Using the data that follows, return exactly the lines from the one that contains "R15: 100 (BUF2, IND) -> 100 (IND, VB)" through the one that contains "R1: 6.8k (0V, W23) -> 4.7k (0V, W23)", ends included.

[Stored items from a collection]

* * * * *

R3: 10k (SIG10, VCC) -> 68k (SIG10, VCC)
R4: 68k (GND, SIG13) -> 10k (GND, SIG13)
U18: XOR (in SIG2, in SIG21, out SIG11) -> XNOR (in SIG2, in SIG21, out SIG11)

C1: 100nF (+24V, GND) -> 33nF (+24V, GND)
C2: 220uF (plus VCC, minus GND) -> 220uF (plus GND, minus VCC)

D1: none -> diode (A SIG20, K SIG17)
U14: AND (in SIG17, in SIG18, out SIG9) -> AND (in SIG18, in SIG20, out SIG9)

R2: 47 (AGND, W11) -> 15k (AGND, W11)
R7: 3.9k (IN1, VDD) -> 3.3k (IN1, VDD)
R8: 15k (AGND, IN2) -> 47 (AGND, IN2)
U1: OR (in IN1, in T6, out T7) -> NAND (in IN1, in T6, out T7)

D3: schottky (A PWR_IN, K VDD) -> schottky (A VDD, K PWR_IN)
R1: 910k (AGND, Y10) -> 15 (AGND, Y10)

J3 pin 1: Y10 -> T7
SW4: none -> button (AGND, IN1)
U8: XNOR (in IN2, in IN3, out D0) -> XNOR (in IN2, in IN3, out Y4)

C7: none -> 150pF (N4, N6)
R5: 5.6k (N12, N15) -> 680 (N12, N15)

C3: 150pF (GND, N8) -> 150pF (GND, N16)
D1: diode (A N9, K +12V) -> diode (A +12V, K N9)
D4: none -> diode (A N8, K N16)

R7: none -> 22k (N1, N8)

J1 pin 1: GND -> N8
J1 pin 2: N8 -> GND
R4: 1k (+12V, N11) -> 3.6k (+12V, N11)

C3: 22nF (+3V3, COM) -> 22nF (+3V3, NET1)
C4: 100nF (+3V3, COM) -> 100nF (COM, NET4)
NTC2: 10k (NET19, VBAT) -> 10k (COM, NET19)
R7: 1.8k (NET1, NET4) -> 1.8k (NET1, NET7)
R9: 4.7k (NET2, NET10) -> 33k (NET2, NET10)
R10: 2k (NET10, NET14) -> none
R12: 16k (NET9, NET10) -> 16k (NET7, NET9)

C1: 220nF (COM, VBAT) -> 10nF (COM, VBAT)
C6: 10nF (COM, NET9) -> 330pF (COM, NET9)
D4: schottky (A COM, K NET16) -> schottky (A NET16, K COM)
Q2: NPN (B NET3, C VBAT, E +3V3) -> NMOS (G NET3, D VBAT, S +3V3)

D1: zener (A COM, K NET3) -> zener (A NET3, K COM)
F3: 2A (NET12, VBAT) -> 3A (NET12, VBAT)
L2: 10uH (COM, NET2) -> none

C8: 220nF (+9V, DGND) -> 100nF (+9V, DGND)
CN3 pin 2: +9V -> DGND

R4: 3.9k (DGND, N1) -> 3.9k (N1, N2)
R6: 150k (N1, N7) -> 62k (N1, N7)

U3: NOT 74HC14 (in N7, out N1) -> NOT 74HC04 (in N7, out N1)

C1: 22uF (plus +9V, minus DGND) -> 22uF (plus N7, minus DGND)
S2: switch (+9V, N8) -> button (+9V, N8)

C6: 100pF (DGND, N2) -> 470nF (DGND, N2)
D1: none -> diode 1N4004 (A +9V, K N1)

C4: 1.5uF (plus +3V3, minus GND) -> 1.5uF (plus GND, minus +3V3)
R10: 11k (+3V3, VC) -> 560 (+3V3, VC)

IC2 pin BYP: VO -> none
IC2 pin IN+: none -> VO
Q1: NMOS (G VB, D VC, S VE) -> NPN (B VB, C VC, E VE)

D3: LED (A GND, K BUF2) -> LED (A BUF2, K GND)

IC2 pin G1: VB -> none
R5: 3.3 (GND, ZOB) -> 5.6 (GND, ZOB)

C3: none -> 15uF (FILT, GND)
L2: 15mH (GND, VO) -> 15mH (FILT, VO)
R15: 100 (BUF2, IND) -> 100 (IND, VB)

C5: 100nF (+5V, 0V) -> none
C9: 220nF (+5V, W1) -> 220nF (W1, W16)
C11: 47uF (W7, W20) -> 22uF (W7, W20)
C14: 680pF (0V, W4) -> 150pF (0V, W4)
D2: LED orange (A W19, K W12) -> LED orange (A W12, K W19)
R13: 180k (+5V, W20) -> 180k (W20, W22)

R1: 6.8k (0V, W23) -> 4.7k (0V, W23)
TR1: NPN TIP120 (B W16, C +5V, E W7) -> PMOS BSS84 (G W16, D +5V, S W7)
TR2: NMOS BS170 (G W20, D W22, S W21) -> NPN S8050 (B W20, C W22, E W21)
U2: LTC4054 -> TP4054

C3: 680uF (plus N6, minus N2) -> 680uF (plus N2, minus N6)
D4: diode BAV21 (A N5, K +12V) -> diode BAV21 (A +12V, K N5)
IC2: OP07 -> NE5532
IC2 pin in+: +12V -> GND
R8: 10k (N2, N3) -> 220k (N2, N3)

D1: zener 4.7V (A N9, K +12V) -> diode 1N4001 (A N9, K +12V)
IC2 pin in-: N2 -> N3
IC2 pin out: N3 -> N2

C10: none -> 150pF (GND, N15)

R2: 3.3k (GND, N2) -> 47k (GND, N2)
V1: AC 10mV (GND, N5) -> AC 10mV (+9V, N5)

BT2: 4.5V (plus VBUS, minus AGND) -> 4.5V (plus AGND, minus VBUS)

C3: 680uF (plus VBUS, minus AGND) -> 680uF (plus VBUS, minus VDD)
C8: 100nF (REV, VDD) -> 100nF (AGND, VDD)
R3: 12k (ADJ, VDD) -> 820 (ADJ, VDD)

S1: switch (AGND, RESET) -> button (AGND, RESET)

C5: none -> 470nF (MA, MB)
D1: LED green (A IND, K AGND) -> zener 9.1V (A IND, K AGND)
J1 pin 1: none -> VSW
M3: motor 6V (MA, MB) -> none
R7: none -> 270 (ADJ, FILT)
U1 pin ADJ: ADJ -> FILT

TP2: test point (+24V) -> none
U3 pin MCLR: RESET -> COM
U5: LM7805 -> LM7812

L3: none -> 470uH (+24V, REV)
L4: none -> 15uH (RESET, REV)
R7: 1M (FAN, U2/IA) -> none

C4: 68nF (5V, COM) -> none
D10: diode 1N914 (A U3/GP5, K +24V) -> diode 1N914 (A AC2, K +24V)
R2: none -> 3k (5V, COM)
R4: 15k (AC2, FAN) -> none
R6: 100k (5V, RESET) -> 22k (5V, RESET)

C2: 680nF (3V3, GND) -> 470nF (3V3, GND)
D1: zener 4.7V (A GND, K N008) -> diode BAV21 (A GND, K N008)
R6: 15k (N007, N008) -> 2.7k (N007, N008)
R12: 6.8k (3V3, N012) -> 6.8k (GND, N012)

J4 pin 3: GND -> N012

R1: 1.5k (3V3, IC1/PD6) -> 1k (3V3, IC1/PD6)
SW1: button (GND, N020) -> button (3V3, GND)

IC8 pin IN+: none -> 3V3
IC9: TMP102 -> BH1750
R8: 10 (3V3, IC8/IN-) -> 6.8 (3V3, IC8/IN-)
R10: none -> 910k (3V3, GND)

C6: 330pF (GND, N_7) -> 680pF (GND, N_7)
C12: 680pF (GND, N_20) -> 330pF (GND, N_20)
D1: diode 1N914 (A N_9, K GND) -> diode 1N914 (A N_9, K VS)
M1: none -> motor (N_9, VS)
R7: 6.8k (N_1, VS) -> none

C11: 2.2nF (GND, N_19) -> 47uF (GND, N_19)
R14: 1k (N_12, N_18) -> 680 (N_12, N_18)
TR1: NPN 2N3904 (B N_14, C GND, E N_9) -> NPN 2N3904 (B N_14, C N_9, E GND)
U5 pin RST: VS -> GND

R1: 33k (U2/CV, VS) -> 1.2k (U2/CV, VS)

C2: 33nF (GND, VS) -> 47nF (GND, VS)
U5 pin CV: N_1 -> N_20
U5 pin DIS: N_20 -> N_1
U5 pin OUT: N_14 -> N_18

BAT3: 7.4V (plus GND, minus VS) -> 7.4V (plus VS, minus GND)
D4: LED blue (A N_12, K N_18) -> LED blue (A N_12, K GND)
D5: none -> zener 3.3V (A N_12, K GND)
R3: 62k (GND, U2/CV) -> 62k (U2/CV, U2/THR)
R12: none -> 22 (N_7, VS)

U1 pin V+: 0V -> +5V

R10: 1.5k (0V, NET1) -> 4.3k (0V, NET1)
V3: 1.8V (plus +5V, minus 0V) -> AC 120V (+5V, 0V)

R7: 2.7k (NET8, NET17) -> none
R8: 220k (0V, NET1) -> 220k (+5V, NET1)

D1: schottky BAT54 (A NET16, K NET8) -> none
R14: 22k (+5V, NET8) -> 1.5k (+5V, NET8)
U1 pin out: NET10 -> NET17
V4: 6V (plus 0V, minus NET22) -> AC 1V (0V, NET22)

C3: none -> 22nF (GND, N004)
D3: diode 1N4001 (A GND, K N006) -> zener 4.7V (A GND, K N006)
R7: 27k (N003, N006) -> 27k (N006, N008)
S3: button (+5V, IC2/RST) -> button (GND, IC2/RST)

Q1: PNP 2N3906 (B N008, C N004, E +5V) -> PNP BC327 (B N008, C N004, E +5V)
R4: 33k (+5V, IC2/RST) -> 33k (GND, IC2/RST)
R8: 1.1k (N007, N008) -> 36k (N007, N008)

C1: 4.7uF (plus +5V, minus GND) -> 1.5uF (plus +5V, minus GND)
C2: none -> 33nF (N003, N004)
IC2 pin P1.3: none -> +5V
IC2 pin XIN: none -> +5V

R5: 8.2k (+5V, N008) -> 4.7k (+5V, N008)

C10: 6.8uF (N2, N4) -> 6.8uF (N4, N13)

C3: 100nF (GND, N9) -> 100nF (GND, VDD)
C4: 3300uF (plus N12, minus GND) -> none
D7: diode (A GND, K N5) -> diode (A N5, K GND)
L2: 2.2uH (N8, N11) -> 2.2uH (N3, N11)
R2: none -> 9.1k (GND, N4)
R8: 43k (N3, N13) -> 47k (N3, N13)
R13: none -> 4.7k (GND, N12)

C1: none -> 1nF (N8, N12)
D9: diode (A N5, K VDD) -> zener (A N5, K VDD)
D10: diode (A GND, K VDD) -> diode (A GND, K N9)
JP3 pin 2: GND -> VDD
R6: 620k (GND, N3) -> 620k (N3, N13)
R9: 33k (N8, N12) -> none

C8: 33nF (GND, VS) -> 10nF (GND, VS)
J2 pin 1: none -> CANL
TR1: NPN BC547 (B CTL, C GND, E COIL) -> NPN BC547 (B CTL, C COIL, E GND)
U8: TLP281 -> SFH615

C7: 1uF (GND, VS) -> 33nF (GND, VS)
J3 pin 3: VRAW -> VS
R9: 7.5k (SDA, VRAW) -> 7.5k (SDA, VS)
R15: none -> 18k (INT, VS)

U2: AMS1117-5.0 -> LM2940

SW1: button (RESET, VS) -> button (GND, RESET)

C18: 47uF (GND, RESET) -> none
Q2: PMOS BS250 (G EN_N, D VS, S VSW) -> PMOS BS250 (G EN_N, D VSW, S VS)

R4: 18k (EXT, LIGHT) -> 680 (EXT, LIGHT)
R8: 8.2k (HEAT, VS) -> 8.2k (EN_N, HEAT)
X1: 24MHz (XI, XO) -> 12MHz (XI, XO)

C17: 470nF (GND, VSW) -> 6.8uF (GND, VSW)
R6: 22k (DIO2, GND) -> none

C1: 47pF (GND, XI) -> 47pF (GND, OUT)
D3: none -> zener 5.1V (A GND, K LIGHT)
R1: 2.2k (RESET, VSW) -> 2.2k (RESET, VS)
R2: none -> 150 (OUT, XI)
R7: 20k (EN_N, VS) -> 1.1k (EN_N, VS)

* * * * *

__ANSWER TO THE PROBLEM__:
R15: 100 (BUF2, IND) -> 100 (IND, VB)

C5: 100nF (+5V, 0V) -> none
C9: 220nF (+5V, W1) -> 220nF (W1, W16)
C11: 47uF (W7, W20) -> 22uF (W7, W20)
C14: 680pF (0V, W4) -> 150pF (0V, W4)
D2: LED orange (A W19, K W12) -> LED orange (A W12, K W19)
R13: 180k (+5V, W20) -> 180k (W20, W22)

R1: 6.8k (0V, W23) -> 4.7k (0V, W23)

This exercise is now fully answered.